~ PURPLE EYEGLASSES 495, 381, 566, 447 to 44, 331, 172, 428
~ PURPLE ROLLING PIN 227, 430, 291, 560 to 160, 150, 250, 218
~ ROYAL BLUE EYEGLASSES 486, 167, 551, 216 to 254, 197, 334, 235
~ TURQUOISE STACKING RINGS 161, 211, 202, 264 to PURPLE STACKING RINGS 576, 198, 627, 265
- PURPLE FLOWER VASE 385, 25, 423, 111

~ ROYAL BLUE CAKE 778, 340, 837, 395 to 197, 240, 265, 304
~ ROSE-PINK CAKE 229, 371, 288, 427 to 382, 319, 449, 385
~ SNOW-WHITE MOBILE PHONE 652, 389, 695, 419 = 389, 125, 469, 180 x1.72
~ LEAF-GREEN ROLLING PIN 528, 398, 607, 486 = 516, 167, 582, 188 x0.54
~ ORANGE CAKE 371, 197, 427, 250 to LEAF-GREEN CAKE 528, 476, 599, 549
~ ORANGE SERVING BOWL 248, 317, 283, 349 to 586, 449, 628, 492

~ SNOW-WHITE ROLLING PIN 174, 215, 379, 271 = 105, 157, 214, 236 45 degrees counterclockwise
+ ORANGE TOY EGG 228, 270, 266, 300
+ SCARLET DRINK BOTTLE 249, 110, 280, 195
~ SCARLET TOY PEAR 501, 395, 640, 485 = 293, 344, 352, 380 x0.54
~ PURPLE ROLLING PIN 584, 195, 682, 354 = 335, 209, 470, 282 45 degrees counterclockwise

==

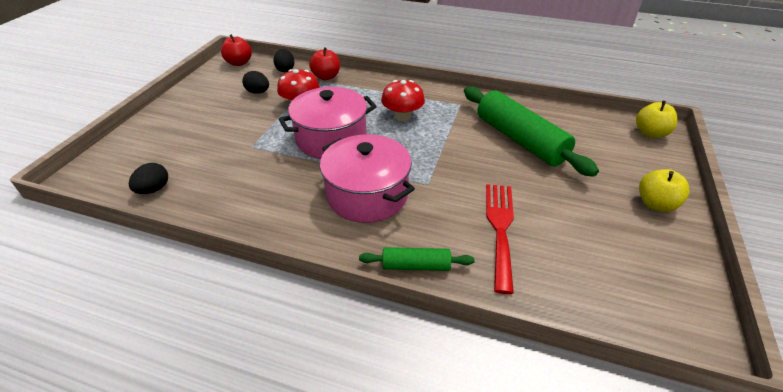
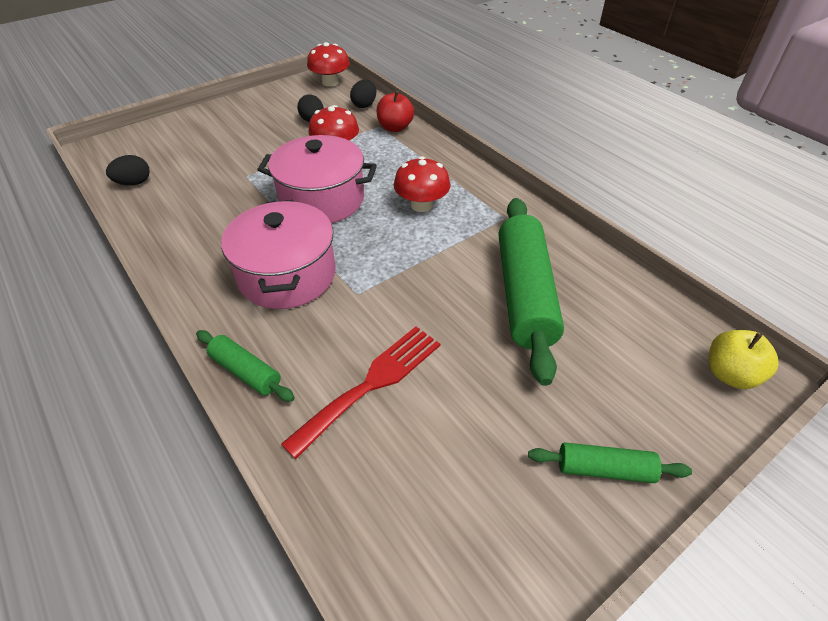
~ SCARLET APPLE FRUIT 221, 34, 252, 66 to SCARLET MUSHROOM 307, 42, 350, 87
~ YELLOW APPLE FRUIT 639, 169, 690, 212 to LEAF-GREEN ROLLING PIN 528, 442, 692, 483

[Work required]: Every line of the material above that includes the string "EYEGLASSES" is required.

[Expected answer]:
~ PURPLE EYEGLASSES 495, 381, 566, 447 to 44, 331, 172, 428
~ ROYAL BLUE EYEGLASSES 486, 167, 551, 216 to 254, 197, 334, 235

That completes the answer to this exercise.